__Task goal__:
Below are the entries to work from; restate word for word the portion that opens with the line containing "- spun: PINK" and closes with the line containing "- appeared: YELLOW PYRAMID 548, 340, 595, 385", keeping both.

Segment Start: Record set

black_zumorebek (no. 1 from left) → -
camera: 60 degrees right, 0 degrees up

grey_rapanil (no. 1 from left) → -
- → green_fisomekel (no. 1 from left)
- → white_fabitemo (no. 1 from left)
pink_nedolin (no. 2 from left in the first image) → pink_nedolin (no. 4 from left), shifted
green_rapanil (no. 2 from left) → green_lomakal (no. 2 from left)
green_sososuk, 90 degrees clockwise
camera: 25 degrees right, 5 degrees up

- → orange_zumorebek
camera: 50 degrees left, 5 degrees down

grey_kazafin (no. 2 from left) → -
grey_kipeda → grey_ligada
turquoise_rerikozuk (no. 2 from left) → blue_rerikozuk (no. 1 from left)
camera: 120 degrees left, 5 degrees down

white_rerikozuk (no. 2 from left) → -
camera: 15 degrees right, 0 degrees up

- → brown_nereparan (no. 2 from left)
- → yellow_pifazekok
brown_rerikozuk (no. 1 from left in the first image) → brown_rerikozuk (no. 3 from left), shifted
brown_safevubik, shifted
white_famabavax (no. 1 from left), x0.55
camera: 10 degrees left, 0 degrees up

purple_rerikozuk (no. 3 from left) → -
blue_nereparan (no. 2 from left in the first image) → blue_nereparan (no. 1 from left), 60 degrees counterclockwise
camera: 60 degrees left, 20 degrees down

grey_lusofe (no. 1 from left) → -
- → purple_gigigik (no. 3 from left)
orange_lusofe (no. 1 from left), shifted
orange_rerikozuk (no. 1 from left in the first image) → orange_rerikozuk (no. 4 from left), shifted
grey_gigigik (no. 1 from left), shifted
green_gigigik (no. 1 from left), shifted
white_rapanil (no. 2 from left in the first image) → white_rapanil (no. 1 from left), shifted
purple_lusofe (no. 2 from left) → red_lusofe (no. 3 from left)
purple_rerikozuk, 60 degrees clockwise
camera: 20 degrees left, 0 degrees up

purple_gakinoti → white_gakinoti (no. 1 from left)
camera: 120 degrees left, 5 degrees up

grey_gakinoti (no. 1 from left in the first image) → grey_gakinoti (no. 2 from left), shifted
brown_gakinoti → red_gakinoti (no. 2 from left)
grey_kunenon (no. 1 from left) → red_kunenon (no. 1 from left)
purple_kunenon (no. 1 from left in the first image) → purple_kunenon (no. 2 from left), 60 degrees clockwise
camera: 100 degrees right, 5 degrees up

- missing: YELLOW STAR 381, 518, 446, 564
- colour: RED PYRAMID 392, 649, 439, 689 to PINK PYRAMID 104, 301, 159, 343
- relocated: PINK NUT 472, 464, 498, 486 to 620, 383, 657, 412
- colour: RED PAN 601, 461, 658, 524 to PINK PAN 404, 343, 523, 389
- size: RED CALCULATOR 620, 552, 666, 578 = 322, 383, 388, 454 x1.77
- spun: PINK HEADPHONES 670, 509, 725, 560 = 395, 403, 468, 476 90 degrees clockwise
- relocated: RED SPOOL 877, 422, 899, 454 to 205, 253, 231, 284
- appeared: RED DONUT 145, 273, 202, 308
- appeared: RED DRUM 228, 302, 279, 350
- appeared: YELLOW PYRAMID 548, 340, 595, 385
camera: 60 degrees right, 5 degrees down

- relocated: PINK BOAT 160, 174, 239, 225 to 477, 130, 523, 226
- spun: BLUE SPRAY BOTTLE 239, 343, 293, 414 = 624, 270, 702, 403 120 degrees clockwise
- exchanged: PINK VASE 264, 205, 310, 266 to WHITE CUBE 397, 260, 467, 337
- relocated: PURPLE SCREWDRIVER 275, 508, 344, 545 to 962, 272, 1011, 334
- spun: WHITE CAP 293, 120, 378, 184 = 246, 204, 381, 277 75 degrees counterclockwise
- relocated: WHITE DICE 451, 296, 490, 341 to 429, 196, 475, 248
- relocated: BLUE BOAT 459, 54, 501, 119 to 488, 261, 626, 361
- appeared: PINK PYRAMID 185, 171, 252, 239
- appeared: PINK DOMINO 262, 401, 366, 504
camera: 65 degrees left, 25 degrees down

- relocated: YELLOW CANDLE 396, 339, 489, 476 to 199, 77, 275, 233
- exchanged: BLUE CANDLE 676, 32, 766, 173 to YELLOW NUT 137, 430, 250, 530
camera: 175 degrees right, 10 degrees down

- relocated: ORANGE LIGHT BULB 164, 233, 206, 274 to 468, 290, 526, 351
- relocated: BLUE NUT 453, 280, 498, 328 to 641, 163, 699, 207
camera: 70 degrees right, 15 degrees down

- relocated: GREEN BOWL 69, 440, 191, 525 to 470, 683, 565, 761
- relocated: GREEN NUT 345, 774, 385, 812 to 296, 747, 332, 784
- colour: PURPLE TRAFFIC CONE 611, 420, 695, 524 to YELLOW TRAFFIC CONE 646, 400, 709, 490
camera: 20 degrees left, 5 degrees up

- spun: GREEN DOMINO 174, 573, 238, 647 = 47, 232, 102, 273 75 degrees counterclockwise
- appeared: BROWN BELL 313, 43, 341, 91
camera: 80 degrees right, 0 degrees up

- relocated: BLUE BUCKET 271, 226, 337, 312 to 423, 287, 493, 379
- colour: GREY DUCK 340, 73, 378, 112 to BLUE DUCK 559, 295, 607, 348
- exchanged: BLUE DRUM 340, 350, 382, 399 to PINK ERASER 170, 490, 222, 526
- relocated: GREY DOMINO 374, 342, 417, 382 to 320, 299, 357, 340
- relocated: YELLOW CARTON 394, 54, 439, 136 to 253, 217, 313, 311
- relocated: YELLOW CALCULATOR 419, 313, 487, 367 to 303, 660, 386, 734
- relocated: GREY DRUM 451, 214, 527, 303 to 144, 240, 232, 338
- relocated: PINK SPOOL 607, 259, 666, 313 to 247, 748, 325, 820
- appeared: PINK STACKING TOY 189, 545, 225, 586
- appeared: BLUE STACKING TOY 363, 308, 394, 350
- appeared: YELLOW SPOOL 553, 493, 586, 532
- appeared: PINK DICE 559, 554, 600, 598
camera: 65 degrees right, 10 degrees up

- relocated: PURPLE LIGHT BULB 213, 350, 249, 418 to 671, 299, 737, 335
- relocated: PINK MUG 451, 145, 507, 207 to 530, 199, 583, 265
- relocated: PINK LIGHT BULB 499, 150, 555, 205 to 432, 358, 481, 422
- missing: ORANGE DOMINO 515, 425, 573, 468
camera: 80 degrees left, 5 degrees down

Segment End: Record set

__Exercise answer__:
- spun: PINK HEADPHONES 670, 509, 725, 560 = 395, 403, 468, 476 90 degrees clockwise
- relocated: RED SPOOL 877, 422, 899, 454 to 205, 253, 231, 284
- appeared: RED DONUT 145, 273, 202, 308
- appeared: RED DRUM 228, 302, 279, 350
- appeared: YELLOW PYRAMID 548, 340, 595, 385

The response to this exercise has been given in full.